Turn everything from the start of the entries down to the line containing "22: (280, 42)" into a JSON list of strings, one string per line, with blank lines dropped. Leave the pictures out of the list.

== Data for processing ==
++++++++++++++++++++

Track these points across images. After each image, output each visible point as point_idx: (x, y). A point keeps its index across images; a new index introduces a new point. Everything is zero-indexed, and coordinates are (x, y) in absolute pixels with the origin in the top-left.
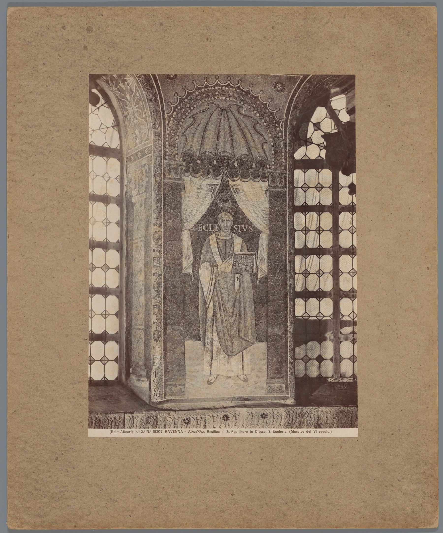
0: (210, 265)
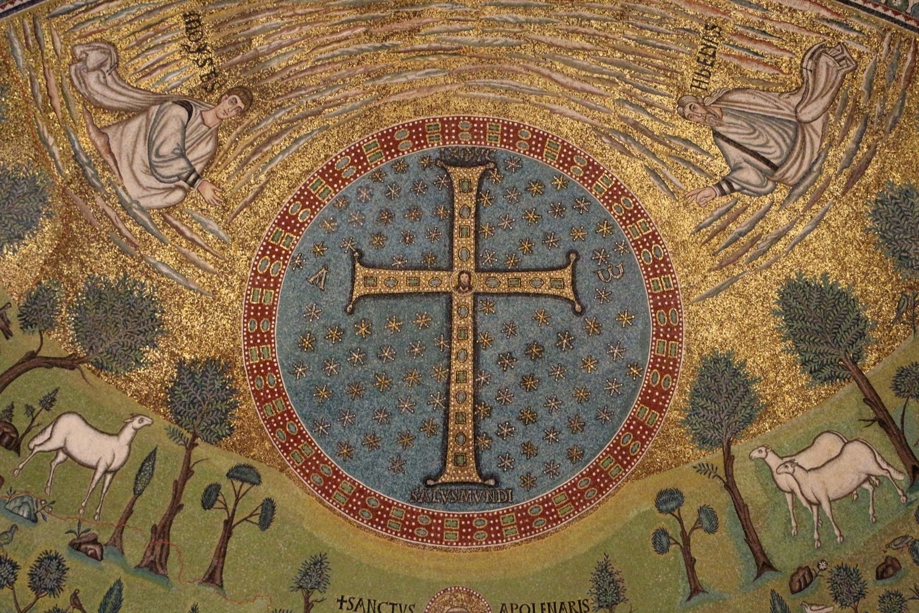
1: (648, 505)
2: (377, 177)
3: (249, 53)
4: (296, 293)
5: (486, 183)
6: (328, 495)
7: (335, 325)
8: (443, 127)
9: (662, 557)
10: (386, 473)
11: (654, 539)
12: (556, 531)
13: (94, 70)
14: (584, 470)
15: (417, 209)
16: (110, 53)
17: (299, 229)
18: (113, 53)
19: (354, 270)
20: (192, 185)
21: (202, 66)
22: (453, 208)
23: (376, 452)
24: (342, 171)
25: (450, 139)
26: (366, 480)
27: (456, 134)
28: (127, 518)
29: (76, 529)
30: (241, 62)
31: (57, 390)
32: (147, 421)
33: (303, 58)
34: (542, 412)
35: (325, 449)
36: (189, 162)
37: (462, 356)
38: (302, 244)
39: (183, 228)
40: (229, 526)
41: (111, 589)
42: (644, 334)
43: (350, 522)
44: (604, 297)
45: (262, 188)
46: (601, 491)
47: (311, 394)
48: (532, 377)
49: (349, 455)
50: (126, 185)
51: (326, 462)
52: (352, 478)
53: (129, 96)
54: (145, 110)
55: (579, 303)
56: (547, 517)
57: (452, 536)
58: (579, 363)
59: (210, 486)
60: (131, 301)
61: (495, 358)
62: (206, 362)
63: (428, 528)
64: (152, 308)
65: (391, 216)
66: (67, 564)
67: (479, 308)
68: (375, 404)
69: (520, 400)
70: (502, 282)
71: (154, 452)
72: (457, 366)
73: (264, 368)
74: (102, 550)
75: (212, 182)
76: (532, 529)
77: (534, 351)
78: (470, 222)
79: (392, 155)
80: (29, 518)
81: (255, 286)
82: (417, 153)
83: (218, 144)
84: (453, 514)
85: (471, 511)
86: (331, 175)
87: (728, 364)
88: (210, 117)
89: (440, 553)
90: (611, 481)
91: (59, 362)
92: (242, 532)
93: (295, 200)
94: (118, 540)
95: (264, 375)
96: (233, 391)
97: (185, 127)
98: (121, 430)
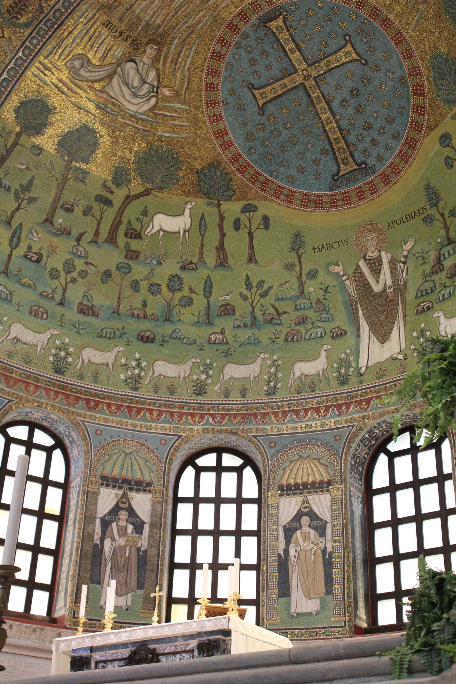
0: (112, 540)
1: (437, 147)
2: (238, 46)
3: (143, 23)
4: (233, 117)
5: (288, 23)
6: (291, 203)
7: (258, 123)
8: (252, 7)
9: (451, 170)
10: (314, 182)
11: (445, 162)
12: (401, 177)
13: (81, 68)
14: (403, 141)
15: (265, 51)
16: (83, 58)
17: (217, 88)
18: (84, 57)
19: (253, 94)
20: (157, 92)
21: (126, 40)
22: (280, 42)
23: (305, 173)
24: (220, 51)
25: (259, 11)
26: (306, 188)
27: (260, 7)
28: (202, 248)
29: (180, 261)
30: (142, 29)
31: (146, 207)
32: (194, 203)
33: (168, 12)
34: (372, 121)
35: (281, 182)
36: (149, 84)
37: (323, 111)
38: (222, 94)
39: (165, 113)
40: (250, 234)
41: (206, 280)
42: (398, 60)
43: (306, 211)
44: (371, 50)
45: (189, 78)
46: (414, 148)
47: (263, 159)
48: (360, 106)
49: (293, 180)
50: (128, 107)
51: (284, 188)
52: (300, 190)
53: (104, 70)
54: (115, 72)
55: (363, 59)
56: (394, 172)
57: (355, 199)
58: (378, 89)
59: (235, 220)
60: (160, 155)
61: (339, 105)
62: (208, 166)
63: (342, 199)
64: (171, 154)
65: (255, 61)
66: (182, 277)
67: (319, 84)
68: (295, 151)
69: (360, 121)
70: (323, 67)
71: (203, 215)
72: (324, 117)
73: (236, 158)
74: (196, 266)
75: (165, 87)
76: (390, 181)
77: (355, 93)
78: (292, 45)
79: (237, 32)
80: (157, 264)
81: (213, 123)
82: (248, 25)
83: (157, 70)
84: (350, 188)
85: (360, 184)
86: (216, 56)
87: (441, 57)
88: (145, 60)
89: (352, 210)
90: (417, 142)
91: (141, 195)
92: (257, 235)
93: (207, 76)
94: (202, 260)
95: (237, 160)
96: (227, 174)
97: (138, 70)
98: (184, 211)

++++++++++++++++++++

== Complete response ==
[
  "Track these points across images. After each image, output each visible point as point_idx: (x, y). A point keeps its index across images; a new index introduces a new point. Everything is zero-indexed, and coordinates are (x, y) in absolute pixels with the origin in the top-left.",
  "0: (210, 265)",
  "1: (648, 505)",
  "2: (377, 177)",
  "3: (249, 53)",
  "4: (296, 293)",
  "5: (486, 183)",
  "6: (328, 495)",
  "7: (335, 325)",
  "8: (443, 127)",
  "9: (662, 557)",
  "10: (386, 473)",
  "11: (654, 539)",
  "12: (556, 531)",
  "13: (94, 70)",
  "14: (584, 470)",
  "15: (417, 209)",
  "16: (110, 53)",
  "17: (299, 229)",
  "18: (113, 53)",
  "19: (354, 270)",
  "20: (192, 185)",
  "21: (202, 66)",
  "22: (453, 208)",
  "23: (376, 452)",
  "24: (342, 171)",
  "25: (450, 139)",
  "26: (366, 480)",
  "27: (456, 134)",
  "28: (127, 518)",
  "29: (76, 529)",
  "30: (241, 62)",
  "31: (57, 390)",
  "32: (147, 421)",
  "33: (303, 58)",
  "34: (542, 412)",
  "35: (325, 449)",
  "36: (189, 162)",
  "37: (462, 356)",
  "38: (302, 244)",
  "39: (183, 228)",
  "40: (229, 526)",
  "41: (111, 589)",
  "42: (644, 334)",
  "43: (350, 522)",
  "44: (604, 297)",
  "45: (262, 188)",
  "46: (601, 491)",
  "47: (311, 394)",
  "48: (532, 377)",
  "49: (349, 455)",
  "50: (126, 185)",
  "51: (326, 462)",
  "52: (352, 478)",
  "53: (129, 96)",
  "54: (145, 110)",
  "55: (579, 303)",
  "56: (547, 517)",
  "57: (452, 536)",
  "58: (579, 363)",
  "59: (210, 486)",
  "60: (131, 301)",
  "61: (495, 358)",
  "62: (206, 362)",
  "63: (428, 528)",
  "64: (152, 308)",
  "65: (391, 216)",
  "66: (67, 564)",
  "67: (479, 308)",
  "68: (375, 404)",
  "69: (520, 400)",
  "70: (502, 282)",
  "71: (154, 452)",
  "72: (457, 366)",
  "73: (264, 368)",
  "74: (102, 550)",
  "75: (212, 182)",
  "76: (532, 529)",
  "77: (534, 351)",
  "78: (470, 222)",
  "79: (392, 155)",
  "80: (29, 518)",
  "81: (255, 286)",
  "82: (417, 153)",
  "83: (218, 144)",
  "84: (453, 514)",
  "85: (471, 511)",
  "86: (331, 175)",
  "87: (728, 364)",
  "88: (210, 117)",
  "89: (440, 553)",
  "90: (611, 481)",
  "91: (59, 362)",
  "92: (242, 532)",
  "93: (295, 200)",
  "94: (118, 540)",
  "95: (264, 375)",
  "96: (233, 391)",
  "97: (185, 127)",
  "98: (121, 430)",
  "0: (112, 540)",
  "1: (437, 147)",
  "2: (238, 46)",
  "3: (143, 23)",
  "4: (233, 117)",
  "5: (288, 23)",
  "6: (291, 203)",
  "7: (258, 123)",
  "8: (252, 7)",
  "9: (451, 170)",
  "10: (314, 182)",
  "11: (445, 162)",
  "12: (401, 177)",
  "13: (81, 68)",
  "14: (403, 141)",
  "15: (265, 51)",
  "16: (83, 58)",
  "17: (217, 88)",
  "18: (84, 57)",
  "19: (253, 94)",
  "20: (157, 92)",
  "21: (126, 40)",
  "22: (280, 42)"
]